▶ _Action item_:
For every line in the records below that holds "apple", make a copy.

(Beginning of Dataset content)

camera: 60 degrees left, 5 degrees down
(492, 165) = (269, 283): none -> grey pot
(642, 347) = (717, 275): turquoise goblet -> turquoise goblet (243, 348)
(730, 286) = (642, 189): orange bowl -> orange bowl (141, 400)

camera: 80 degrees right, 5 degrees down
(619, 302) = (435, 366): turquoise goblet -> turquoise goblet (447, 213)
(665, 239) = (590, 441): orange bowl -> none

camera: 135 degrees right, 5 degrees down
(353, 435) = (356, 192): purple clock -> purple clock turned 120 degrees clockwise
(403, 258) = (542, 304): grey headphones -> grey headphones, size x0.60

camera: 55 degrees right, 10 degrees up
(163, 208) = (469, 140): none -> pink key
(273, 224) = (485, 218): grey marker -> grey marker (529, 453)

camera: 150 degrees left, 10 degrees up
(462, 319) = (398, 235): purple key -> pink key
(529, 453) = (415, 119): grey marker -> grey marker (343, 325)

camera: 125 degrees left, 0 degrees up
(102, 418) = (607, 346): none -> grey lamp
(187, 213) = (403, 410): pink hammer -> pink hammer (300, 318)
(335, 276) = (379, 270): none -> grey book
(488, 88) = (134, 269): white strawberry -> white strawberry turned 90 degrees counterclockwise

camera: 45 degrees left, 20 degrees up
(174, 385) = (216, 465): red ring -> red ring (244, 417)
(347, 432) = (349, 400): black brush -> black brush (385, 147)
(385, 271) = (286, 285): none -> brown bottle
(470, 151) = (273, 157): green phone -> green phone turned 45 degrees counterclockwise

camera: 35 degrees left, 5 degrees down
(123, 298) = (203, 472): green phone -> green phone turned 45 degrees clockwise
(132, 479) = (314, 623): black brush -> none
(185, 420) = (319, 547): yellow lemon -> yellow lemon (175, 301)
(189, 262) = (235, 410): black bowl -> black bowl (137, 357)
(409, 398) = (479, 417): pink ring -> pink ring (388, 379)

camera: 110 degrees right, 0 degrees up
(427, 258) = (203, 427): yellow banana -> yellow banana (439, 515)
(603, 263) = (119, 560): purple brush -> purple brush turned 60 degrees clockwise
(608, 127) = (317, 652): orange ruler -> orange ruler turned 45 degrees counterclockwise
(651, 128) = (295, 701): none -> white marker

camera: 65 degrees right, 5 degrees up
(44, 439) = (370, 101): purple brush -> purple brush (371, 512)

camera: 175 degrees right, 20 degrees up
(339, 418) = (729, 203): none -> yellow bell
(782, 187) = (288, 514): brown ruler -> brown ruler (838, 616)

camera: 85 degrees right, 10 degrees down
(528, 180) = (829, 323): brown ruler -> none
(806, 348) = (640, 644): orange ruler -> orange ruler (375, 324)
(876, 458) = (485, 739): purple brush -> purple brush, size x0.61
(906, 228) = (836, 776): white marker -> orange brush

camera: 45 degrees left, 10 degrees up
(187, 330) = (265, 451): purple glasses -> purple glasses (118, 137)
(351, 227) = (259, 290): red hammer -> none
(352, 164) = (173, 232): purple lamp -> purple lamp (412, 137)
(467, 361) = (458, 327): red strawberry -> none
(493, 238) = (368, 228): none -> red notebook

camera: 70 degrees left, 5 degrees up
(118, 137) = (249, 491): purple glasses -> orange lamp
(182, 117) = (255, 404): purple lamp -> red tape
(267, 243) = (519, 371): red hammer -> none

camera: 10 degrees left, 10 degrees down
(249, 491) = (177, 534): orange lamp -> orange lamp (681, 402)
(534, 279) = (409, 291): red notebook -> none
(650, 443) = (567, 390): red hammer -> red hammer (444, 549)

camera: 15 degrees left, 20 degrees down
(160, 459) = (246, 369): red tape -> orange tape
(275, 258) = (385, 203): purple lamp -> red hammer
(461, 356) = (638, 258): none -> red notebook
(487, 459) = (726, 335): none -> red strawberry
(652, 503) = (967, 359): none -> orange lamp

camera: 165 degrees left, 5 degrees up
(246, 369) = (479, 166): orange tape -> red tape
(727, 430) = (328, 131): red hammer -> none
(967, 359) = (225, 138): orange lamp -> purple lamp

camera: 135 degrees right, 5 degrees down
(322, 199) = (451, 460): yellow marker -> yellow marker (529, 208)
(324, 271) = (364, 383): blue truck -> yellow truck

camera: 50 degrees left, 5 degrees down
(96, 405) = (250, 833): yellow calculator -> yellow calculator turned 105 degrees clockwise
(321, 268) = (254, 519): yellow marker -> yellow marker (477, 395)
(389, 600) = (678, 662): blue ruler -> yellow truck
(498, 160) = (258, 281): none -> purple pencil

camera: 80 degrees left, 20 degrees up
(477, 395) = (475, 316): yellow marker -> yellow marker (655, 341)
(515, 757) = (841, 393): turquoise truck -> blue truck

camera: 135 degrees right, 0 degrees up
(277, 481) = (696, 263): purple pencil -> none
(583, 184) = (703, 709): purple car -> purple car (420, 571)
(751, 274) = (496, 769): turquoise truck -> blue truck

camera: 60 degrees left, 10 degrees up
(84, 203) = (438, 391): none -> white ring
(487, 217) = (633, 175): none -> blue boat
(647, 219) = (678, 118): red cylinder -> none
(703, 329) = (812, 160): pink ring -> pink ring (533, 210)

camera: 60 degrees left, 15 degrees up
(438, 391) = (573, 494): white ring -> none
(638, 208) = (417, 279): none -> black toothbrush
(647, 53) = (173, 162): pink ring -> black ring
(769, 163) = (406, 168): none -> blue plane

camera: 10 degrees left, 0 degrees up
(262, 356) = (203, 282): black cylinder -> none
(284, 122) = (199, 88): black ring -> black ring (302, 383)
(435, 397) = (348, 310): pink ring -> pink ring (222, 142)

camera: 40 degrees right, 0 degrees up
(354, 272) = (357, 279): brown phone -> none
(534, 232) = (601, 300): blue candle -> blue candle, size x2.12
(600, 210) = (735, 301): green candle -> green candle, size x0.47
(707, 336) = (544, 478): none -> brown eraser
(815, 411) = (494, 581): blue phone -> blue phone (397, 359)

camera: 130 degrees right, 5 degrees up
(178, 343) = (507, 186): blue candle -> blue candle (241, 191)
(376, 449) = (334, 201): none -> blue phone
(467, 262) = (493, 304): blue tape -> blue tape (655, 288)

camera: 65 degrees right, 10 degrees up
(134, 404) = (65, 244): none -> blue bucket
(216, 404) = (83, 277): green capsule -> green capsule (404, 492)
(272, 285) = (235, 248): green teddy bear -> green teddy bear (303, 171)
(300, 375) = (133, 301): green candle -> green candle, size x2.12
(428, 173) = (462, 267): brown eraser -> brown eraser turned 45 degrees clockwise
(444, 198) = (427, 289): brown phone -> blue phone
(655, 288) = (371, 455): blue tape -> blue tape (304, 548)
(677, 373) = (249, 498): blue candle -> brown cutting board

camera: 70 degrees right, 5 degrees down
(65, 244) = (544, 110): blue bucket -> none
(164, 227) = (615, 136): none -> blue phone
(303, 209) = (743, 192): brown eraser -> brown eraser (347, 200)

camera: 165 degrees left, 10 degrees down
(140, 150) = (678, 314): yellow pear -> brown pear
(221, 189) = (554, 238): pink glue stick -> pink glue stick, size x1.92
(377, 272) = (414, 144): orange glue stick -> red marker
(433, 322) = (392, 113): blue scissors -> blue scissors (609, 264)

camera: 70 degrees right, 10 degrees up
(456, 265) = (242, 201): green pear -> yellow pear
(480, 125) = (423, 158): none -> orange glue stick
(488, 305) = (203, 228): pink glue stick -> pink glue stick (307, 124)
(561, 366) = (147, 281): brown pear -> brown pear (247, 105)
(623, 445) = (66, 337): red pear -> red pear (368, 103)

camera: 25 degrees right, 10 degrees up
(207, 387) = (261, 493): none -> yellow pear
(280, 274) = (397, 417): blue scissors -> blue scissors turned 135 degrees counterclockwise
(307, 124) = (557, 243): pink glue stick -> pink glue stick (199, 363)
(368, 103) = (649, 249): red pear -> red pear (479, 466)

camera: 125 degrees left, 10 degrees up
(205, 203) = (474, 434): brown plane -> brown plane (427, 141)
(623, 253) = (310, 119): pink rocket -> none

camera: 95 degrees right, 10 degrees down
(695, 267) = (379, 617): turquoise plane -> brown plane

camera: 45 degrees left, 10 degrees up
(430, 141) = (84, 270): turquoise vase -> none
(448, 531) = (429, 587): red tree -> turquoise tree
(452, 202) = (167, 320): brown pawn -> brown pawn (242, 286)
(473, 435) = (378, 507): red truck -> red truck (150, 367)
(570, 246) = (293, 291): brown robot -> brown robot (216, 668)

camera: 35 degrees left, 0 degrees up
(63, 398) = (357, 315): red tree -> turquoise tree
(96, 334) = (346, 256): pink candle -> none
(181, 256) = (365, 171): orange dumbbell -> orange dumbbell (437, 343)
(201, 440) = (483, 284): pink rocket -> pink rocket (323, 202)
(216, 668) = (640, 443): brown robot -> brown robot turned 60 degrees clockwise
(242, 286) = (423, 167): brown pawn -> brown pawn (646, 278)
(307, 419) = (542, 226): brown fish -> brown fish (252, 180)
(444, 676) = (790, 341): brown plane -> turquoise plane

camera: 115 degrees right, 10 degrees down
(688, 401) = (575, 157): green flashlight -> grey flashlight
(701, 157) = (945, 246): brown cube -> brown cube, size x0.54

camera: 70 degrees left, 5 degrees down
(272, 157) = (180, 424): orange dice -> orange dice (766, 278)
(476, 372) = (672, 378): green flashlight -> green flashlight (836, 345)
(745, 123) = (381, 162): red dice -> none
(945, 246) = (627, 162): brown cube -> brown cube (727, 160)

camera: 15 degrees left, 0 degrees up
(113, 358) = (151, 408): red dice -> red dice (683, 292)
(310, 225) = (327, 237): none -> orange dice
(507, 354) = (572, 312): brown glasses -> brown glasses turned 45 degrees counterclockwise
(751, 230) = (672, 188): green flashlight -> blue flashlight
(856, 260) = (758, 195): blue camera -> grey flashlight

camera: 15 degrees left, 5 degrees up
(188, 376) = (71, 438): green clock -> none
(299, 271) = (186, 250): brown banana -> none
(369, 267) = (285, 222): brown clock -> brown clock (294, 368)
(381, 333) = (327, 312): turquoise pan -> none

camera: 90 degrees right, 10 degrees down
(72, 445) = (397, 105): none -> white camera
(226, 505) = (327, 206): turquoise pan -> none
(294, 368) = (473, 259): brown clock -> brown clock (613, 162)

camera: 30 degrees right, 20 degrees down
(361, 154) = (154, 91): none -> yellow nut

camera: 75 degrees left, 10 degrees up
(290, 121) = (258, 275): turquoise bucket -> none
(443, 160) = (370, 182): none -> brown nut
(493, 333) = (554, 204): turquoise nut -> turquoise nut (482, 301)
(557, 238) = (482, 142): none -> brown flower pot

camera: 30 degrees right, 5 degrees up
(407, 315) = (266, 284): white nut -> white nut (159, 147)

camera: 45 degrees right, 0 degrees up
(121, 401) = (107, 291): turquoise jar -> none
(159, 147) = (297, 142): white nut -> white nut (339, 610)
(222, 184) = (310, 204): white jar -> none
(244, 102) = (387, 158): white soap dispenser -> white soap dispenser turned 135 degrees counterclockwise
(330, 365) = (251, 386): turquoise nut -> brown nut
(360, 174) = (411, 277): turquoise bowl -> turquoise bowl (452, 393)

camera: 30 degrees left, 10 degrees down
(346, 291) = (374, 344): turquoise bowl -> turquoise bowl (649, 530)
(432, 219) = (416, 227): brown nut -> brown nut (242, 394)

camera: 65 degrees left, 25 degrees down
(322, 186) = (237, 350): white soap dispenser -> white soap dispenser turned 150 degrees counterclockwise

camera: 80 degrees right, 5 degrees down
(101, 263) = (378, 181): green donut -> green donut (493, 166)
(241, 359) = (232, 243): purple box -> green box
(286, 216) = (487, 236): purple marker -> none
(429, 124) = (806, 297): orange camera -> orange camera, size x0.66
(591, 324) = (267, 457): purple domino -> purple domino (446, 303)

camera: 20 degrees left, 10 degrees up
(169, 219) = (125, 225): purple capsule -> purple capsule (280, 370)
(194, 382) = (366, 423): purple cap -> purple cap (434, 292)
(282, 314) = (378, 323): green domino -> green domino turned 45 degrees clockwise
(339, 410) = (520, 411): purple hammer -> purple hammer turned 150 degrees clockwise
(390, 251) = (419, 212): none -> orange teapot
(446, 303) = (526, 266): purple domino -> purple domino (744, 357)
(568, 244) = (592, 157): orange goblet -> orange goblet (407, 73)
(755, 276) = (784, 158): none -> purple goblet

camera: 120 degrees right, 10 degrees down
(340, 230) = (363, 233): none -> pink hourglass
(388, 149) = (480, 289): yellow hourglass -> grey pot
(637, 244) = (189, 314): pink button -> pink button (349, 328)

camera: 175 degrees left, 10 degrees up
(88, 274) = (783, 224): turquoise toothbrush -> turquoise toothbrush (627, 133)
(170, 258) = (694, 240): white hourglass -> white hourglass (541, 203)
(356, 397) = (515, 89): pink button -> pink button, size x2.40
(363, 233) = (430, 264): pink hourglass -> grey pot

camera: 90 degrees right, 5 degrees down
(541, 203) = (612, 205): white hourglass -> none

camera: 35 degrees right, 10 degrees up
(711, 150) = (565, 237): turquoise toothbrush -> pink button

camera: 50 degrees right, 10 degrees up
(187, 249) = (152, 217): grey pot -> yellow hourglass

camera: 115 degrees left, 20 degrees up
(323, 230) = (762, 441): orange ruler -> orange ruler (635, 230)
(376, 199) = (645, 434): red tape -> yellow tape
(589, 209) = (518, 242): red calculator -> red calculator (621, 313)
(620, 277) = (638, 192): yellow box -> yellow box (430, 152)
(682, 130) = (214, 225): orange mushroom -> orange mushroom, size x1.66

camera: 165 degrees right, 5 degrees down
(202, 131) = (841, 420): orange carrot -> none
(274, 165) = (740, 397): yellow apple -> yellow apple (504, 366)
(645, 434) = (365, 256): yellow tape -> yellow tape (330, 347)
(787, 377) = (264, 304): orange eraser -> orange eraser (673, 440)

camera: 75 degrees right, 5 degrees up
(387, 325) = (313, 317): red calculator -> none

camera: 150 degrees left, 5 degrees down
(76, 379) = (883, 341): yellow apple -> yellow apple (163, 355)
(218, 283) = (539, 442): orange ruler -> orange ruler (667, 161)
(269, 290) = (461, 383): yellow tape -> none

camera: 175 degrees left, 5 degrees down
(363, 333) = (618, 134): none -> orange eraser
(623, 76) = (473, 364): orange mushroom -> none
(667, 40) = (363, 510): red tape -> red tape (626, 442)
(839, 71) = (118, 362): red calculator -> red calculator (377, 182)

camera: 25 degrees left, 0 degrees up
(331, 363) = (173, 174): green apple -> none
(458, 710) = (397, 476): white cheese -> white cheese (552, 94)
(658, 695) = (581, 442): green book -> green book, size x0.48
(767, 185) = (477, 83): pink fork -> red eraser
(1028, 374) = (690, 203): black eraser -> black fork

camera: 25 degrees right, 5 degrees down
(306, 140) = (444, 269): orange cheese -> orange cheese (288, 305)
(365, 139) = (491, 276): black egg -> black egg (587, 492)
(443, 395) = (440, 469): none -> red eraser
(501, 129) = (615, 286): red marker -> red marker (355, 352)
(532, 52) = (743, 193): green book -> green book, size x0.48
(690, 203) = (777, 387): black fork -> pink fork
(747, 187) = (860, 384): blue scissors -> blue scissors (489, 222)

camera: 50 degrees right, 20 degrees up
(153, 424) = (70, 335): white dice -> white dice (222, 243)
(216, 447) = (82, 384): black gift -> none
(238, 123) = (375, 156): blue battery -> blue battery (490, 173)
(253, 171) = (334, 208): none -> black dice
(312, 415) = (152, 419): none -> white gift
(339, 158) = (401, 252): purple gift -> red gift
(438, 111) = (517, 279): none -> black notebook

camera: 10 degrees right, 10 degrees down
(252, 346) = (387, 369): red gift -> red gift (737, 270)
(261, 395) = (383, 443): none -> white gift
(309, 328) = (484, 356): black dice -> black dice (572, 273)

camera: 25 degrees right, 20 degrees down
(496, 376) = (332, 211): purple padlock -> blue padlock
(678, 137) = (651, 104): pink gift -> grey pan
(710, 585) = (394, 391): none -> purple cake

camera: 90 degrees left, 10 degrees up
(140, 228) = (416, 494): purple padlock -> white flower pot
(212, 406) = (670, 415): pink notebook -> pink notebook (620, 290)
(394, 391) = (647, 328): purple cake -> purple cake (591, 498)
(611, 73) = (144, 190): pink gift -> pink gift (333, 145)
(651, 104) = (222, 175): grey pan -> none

(End of Dataset content)

▶ _Expected answer_:
(274, 165) = (740, 397): yellow apple -> yellow apple (504, 366)
(76, 379) = (883, 341): yellow apple -> yellow apple (163, 355)
(331, 363) = (173, 174): green apple -> none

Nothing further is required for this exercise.